* TRY IT: Starting from the first line below, copy the whole listing exactly.

* RECORD SET:

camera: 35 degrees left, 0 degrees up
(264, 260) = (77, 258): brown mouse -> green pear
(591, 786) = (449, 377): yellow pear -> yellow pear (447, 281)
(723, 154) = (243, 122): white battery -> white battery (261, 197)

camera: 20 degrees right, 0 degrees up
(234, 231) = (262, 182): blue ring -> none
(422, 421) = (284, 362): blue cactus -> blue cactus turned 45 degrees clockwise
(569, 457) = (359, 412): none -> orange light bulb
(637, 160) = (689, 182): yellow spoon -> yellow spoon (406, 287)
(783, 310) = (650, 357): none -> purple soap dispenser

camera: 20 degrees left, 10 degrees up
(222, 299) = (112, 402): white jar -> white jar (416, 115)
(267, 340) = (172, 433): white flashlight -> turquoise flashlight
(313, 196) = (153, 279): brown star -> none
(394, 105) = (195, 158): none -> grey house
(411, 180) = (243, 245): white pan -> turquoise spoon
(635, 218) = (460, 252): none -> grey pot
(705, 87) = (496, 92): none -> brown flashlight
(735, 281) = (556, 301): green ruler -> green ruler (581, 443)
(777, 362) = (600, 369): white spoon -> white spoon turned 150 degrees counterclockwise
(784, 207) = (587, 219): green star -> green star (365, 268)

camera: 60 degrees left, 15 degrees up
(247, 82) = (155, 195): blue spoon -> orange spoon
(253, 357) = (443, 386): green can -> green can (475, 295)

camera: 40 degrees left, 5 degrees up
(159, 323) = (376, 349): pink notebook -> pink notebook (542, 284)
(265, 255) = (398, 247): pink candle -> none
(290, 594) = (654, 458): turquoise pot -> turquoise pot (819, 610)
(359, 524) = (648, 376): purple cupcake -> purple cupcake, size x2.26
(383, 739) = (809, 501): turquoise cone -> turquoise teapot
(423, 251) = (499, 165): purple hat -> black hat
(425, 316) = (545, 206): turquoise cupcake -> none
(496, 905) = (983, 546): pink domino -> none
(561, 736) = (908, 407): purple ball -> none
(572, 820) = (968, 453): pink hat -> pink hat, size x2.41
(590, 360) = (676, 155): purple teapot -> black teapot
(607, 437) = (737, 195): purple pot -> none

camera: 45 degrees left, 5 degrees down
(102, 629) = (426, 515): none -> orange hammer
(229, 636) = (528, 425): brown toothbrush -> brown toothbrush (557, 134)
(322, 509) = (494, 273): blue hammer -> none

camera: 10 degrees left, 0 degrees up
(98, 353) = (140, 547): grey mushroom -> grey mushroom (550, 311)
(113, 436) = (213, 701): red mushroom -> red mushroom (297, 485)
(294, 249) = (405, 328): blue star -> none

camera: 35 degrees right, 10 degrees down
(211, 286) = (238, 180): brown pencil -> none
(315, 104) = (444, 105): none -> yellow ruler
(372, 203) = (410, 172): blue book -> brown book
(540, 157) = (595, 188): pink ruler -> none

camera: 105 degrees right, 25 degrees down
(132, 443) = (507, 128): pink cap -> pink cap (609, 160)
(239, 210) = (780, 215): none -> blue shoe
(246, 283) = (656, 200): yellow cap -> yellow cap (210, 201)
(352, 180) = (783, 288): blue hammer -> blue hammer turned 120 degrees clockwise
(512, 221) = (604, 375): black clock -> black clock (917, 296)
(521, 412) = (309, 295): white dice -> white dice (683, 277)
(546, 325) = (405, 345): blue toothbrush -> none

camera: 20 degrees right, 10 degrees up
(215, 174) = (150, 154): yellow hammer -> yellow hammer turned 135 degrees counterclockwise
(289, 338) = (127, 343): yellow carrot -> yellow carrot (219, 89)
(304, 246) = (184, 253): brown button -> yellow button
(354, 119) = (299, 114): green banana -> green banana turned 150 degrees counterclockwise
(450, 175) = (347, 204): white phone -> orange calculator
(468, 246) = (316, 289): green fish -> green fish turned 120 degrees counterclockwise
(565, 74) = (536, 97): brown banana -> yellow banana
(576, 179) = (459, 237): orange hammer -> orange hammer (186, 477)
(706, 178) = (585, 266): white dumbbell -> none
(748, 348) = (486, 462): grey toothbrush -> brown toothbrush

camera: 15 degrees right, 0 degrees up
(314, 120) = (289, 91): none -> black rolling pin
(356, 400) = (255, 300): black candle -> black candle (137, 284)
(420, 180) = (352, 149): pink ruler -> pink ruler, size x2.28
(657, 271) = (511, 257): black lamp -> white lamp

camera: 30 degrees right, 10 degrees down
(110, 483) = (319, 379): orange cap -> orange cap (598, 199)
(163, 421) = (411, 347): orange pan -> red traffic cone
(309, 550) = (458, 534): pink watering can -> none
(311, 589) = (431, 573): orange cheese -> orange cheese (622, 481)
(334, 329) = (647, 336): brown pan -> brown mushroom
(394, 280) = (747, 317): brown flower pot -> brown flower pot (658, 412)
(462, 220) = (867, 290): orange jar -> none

* ANSWER TO THIS TASK:
camera: 35 degrees left, 0 degrees up
(264, 260) = (77, 258): brown mouse -> green pear
(591, 786) = (449, 377): yellow pear -> yellow pear (447, 281)
(723, 154) = (243, 122): white battery -> white battery (261, 197)

camera: 20 degrees right, 0 degrees up
(234, 231) = (262, 182): blue ring -> none
(422, 421) = (284, 362): blue cactus -> blue cactus turned 45 degrees clockwise
(569, 457) = (359, 412): none -> orange light bulb
(637, 160) = (689, 182): yellow spoon -> yellow spoon (406, 287)
(783, 310) = (650, 357): none -> purple soap dispenser

camera: 20 degrees left, 10 degrees up
(222, 299) = (112, 402): white jar -> white jar (416, 115)
(267, 340) = (172, 433): white flashlight -> turquoise flashlight
(313, 196) = (153, 279): brown star -> none
(394, 105) = (195, 158): none -> grey house
(411, 180) = (243, 245): white pan -> turquoise spoon
(635, 218) = (460, 252): none -> grey pot
(705, 87) = (496, 92): none -> brown flashlight
(735, 281) = (556, 301): green ruler -> green ruler (581, 443)
(777, 362) = (600, 369): white spoon -> white spoon turned 150 degrees counterclockwise
(784, 207) = (587, 219): green star -> green star (365, 268)

camera: 60 degrees left, 15 degrees up
(247, 82) = (155, 195): blue spoon -> orange spoon
(253, 357) = (443, 386): green can -> green can (475, 295)

camera: 40 degrees left, 5 degrees up
(159, 323) = (376, 349): pink notebook -> pink notebook (542, 284)
(265, 255) = (398, 247): pink candle -> none
(290, 594) = (654, 458): turquoise pot -> turquoise pot (819, 610)
(359, 524) = (648, 376): purple cupcake -> purple cupcake, size x2.26
(383, 739) = (809, 501): turquoise cone -> turquoise teapot
(423, 251) = (499, 165): purple hat -> black hat
(425, 316) = (545, 206): turquoise cupcake -> none
(496, 905) = (983, 546): pink domino -> none
(561, 736) = (908, 407): purple ball -> none
(572, 820) = (968, 453): pink hat -> pink hat, size x2.41
(590, 360) = (676, 155): purple teapot -> black teapot
(607, 437) = (737, 195): purple pot -> none

camera: 45 degrees left, 5 degrees down
(102, 629) = (426, 515): none -> orange hammer
(229, 636) = (528, 425): brown toothbrush -> brown toothbrush (557, 134)
(322, 509) = (494, 273): blue hammer -> none

camera: 10 degrees left, 0 degrees up
(98, 353) = (140, 547): grey mushroom -> grey mushroom (550, 311)
(113, 436) = (213, 701): red mushroom -> red mushroom (297, 485)
(294, 249) = (405, 328): blue star -> none

camera: 35 degrees right, 10 degrees down
(211, 286) = (238, 180): brown pencil -> none
(315, 104) = (444, 105): none -> yellow ruler
(372, 203) = (410, 172): blue book -> brown book
(540, 157) = (595, 188): pink ruler -> none

camera: 105 degrees right, 25 degrees down
(132, 443) = (507, 128): pink cap -> pink cap (609, 160)
(239, 210) = (780, 215): none -> blue shoe
(246, 283) = (656, 200): yellow cap -> yellow cap (210, 201)
(352, 180) = (783, 288): blue hammer -> blue hammer turned 120 degrees clockwise
(512, 221) = (604, 375): black clock -> black clock (917, 296)
(521, 412) = (309, 295): white dice -> white dice (683, 277)
(546, 325) = (405, 345): blue toothbrush -> none

camera: 20 degrees right, 10 degrees up
(215, 174) = (150, 154): yellow hammer -> yellow hammer turned 135 degrees counterclockwise
(289, 338) = (127, 343): yellow carrot -> yellow carrot (219, 89)
(304, 246) = (184, 253): brown button -> yellow button
(354, 119) = (299, 114): green banana -> green banana turned 150 degrees counterclockwise
(450, 175) = (347, 204): white phone -> orange calculator
(468, 246) = (316, 289): green fish -> green fish turned 120 degrees counterclockwise
(565, 74) = (536, 97): brown banana -> yellow banana
(576, 179) = (459, 237): orange hammer -> orange hammer (186, 477)
(706, 178) = (585, 266): white dumbbell -> none
(748, 348) = (486, 462): grey toothbrush -> brown toothbrush

camera: 15 degrees right, 0 degrees up
(314, 120) = (289, 91): none -> black rolling pin
(356, 400) = (255, 300): black candle -> black candle (137, 284)
(420, 180) = (352, 149): pink ruler -> pink ruler, size x2.28
(657, 271) = (511, 257): black lamp -> white lamp

camera: 30 degrees right, 10 degrees down
(110, 483) = (319, 379): orange cap -> orange cap (598, 199)
(163, 421) = (411, 347): orange pan -> red traffic cone
(309, 550) = (458, 534): pink watering can -> none
(311, 589) = (431, 573): orange cheese -> orange cheese (622, 481)
(334, 329) = (647, 336): brown pan -> brown mushroom
(394, 280) = (747, 317): brown flower pot -> brown flower pot (658, 412)
(462, 220) = (867, 290): orange jar -> none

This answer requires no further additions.